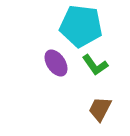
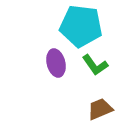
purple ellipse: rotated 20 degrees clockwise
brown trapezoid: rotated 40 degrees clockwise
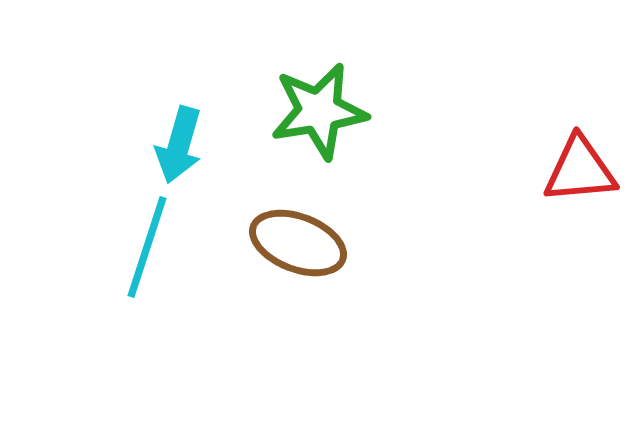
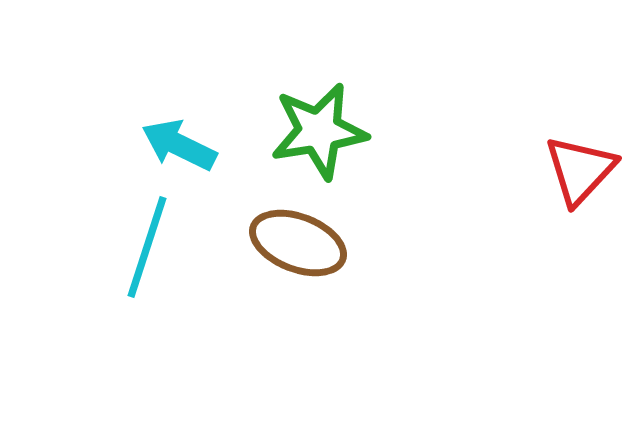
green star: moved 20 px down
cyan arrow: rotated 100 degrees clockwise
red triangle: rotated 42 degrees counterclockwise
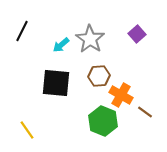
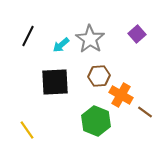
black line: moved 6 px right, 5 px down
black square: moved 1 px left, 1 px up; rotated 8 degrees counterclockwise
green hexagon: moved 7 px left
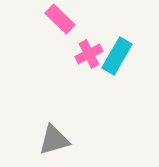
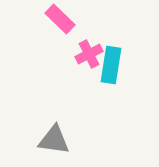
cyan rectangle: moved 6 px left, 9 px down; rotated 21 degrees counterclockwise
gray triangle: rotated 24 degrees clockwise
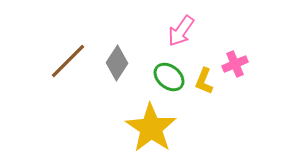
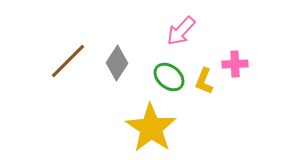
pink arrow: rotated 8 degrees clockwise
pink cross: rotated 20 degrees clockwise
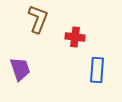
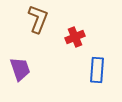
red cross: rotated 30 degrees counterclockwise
......
▶ WHAT YOU SHOULD DO
Omit the pictures and please write out exactly the lines between the one containing "pink arrow: rotated 8 degrees clockwise" and the last line of the entries, both included.

▶ WRITTEN SOLUTION
pink arrow: rotated 8 degrees clockwise
pink cross: rotated 20 degrees clockwise
red cross: rotated 30 degrees counterclockwise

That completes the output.